EXERCISE DESCRIPTION
Your answer should hold only the lines from the one with "purple robot: 3 -> 1" through the end of the listing below, each retyped exactly.

DATA FOR THIS TASK
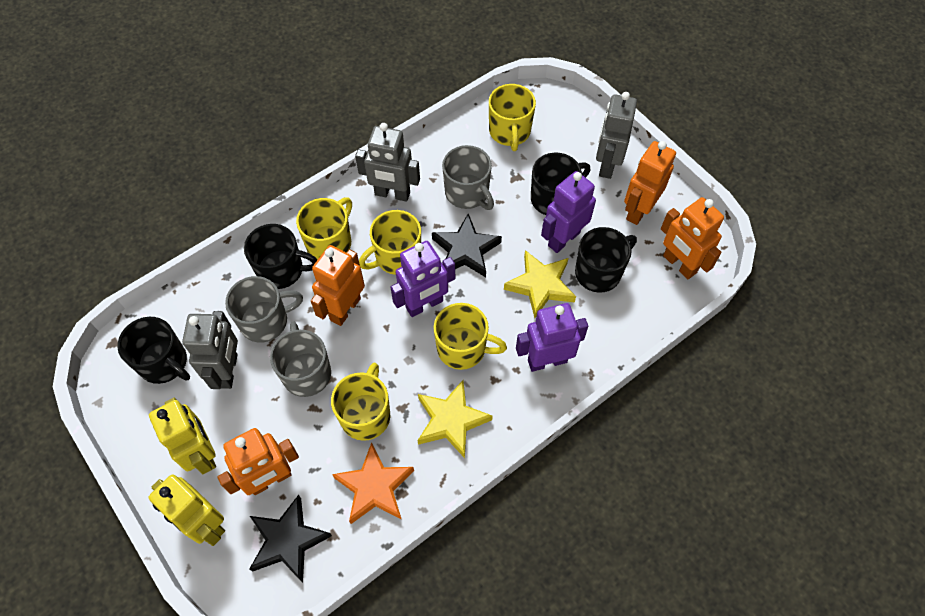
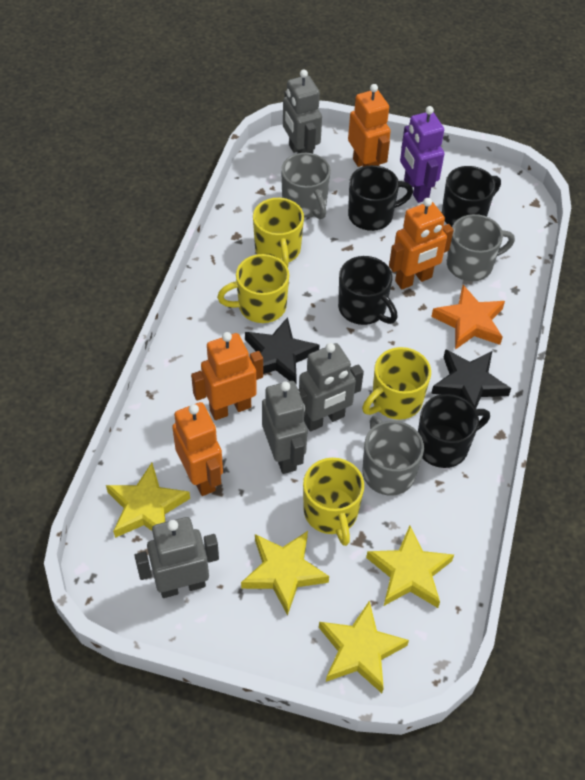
grey robot: 3 -> 4
purple robot: 3 -> 1
yellow mug: 5 -> 4
yellow robot: 2 -> 0
yellow star: 2 -> 4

ANSWER TO THIS EXERCISE
purple robot: 3 -> 1
yellow mug: 5 -> 4
yellow robot: 2 -> 0
yellow star: 2 -> 4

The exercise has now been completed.